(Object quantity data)
_ _ _ _
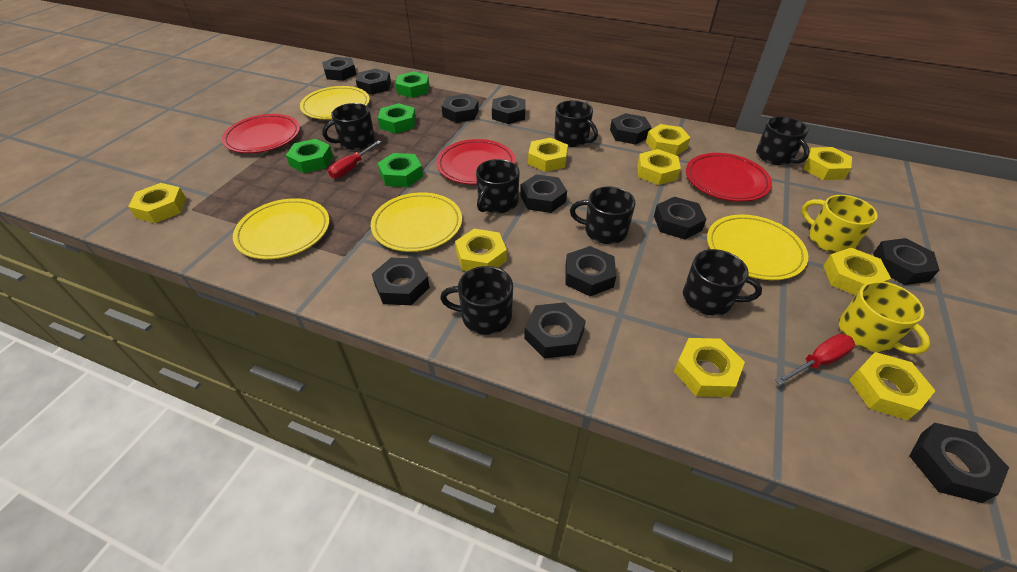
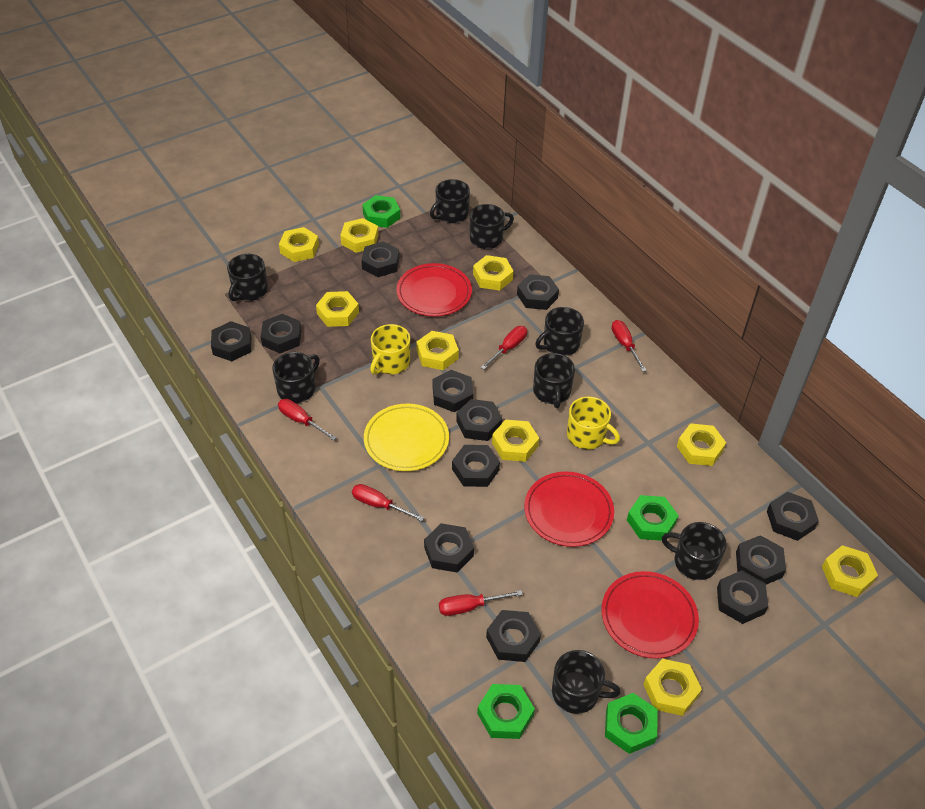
black mug: [322,103,375,150] [440,266,513,335] [476,159,520,213] [554,100,598,147] [570,186,635,244] [683,249,762,316] [756,116,809,165] = 7 -> [227,254,268,301] [272,352,320,403] [430,179,470,223] [470,204,514,249] [533,353,575,408] [535,307,584,356] [552,650,621,714] [662,522,727,580] = 8
red screwdriver: [328,141,381,178] [776,334,855,385] = 2 -> [278,399,337,441] [352,484,425,521] [439,590,523,616] [481,326,527,369] [612,320,647,372] = 5
yellow plate: [233,198,330,259] [300,86,370,120] [371,192,462,252] [707,215,808,280] = 4 -> [364,404,449,471] = 1

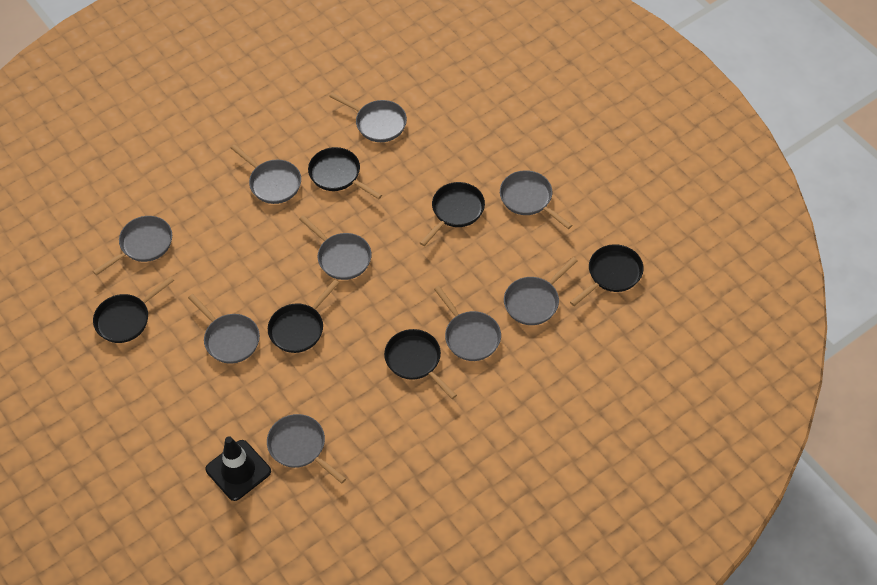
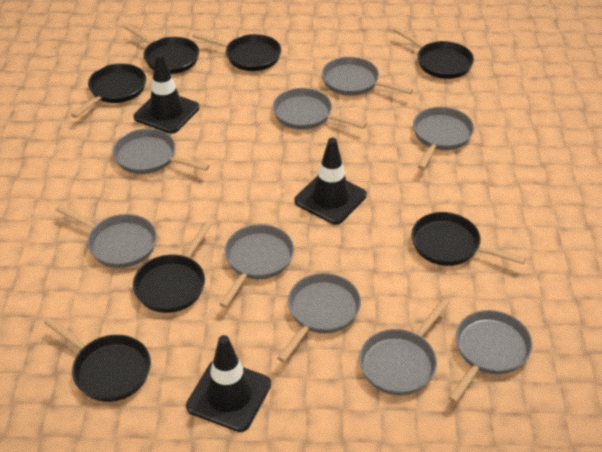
black pan: [93,276,174,343] [268,279,339,353] [308,147,382,199] [384,329,457,399] [420,182,485,246] [570,244,644,306] = 6 -> [44,317,151,402] [71,63,146,118] [124,24,199,74] [133,221,212,313] [192,32,281,71] [393,27,474,79] [411,212,526,266] = 7
black traffic cone: [206,436,271,501] = 1 -> [134,53,200,134] [186,335,271,432] [294,138,367,225] = 3

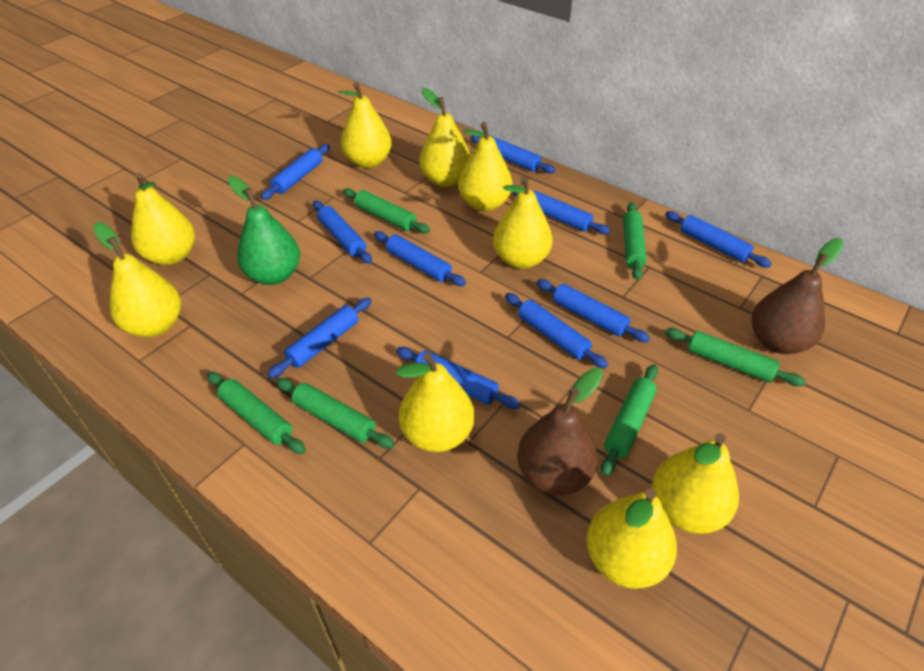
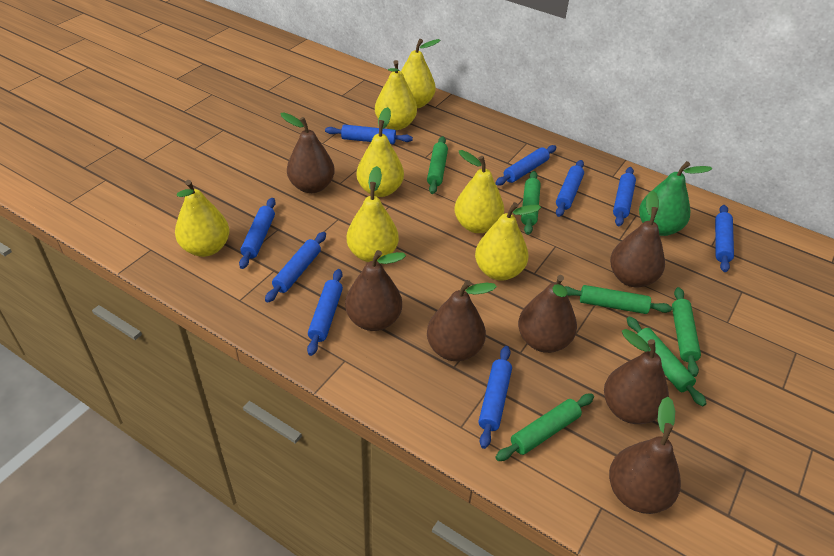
blue rolling pin: [261,144,330,200] [267,298,371,378] [313,201,372,264] [374,231,466,286] [396,347,520,409] [470,135,556,174] [505,293,608,369] [512,191,610,235] [536,279,650,342] [665,211,772,268] = 10 -> [239,198,276,269] [265,232,326,303] [307,269,343,356] [325,124,413,144] [478,346,512,449] [495,145,556,186] [556,160,584,217] [613,167,636,226] [715,205,734,272] = 9
brown pear: [517,368,603,496] [752,238,843,354] = 2 -> [280,113,335,193] [345,250,406,331] [427,280,497,361] [518,275,577,353] [604,329,669,424] [609,397,681,514] [610,190,665,288] = 7
yellow pear: [93,222,181,337] [131,173,195,265] [339,82,392,168] [396,353,474,452] [420,88,470,187] [458,122,513,211] [493,176,553,269] [587,488,677,589] [652,433,739,534] = 9 -> [175,180,230,257] [347,166,399,262] [357,107,404,197] [375,60,417,130] [401,39,440,108] [454,150,504,233] [475,202,541,281] = 7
_ _ _ _
Wherever a line holds the word "pear", copy that line out of the entries above.

brown pear: [517,368,603,496] [752,238,843,354] = 2 -> [280,113,335,193] [345,250,406,331] [427,280,497,361] [518,275,577,353] [604,329,669,424] [609,397,681,514] [610,190,665,288] = 7
yellow pear: [93,222,181,337] [131,173,195,265] [339,82,392,168] [396,353,474,452] [420,88,470,187] [458,122,513,211] [493,176,553,269] [587,488,677,589] [652,433,739,534] = 9 -> [175,180,230,257] [347,166,399,262] [357,107,404,197] [375,60,417,130] [401,39,440,108] [454,150,504,233] [475,202,541,281] = 7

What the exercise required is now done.